• Data section:
+--

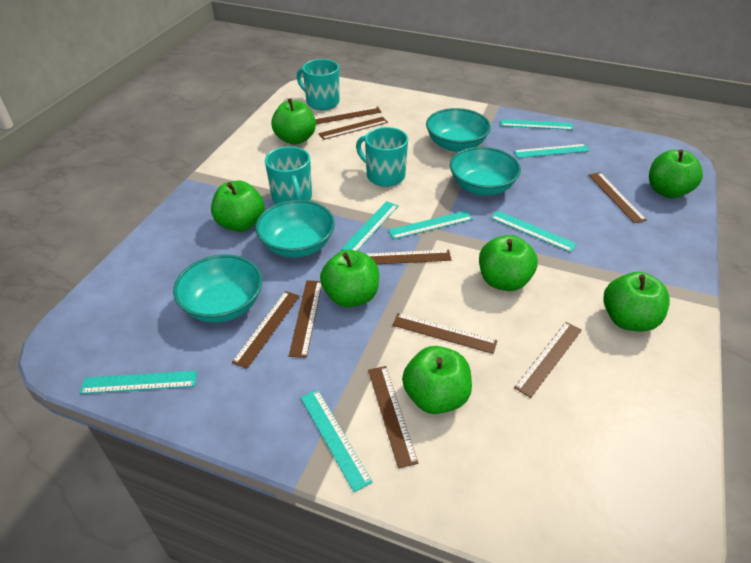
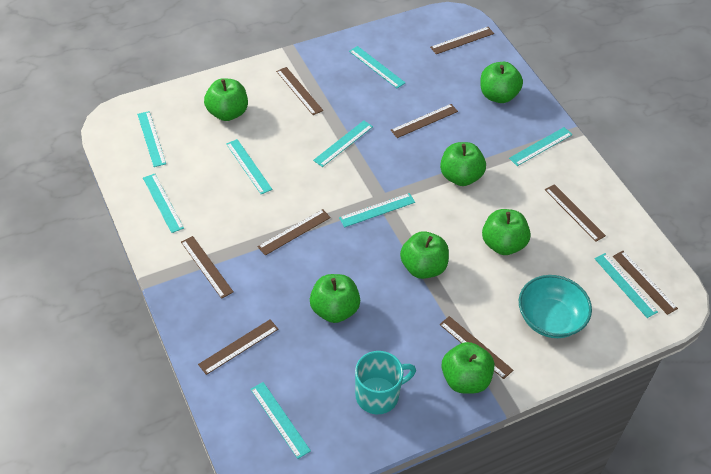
turquoise bowl: 4 -> 1
turquoise mug: 3 -> 1
turquoise ruler: 7 -> 9

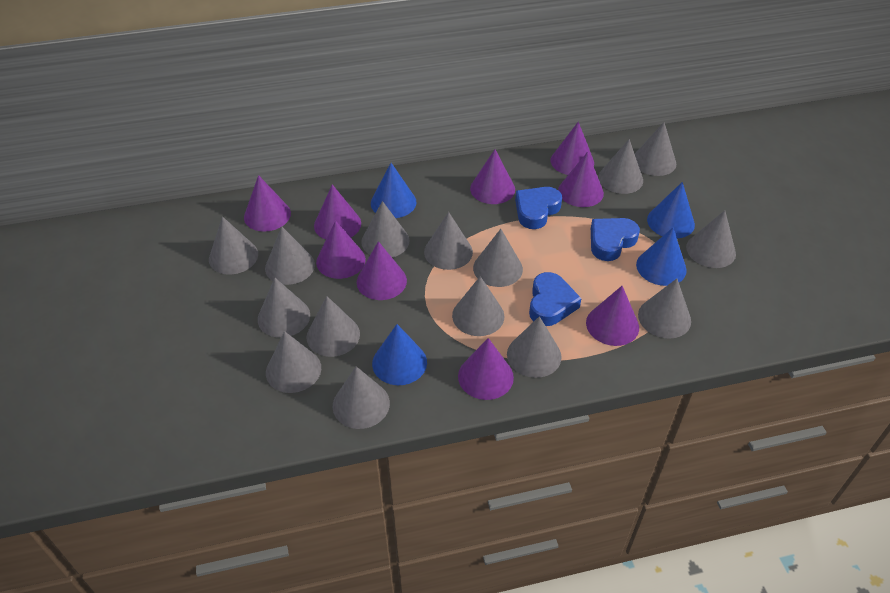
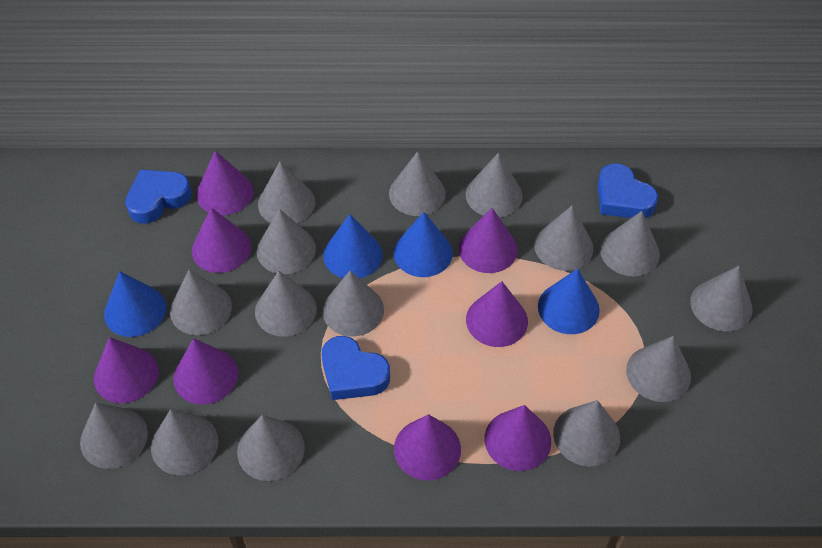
purple cone: 9 -> 8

+--

Which lines above hold the string "turquoise"? Copy each of them.

turquoise bowl: 4 -> 1
turquoise mug: 3 -> 1
turquoise ruler: 7 -> 9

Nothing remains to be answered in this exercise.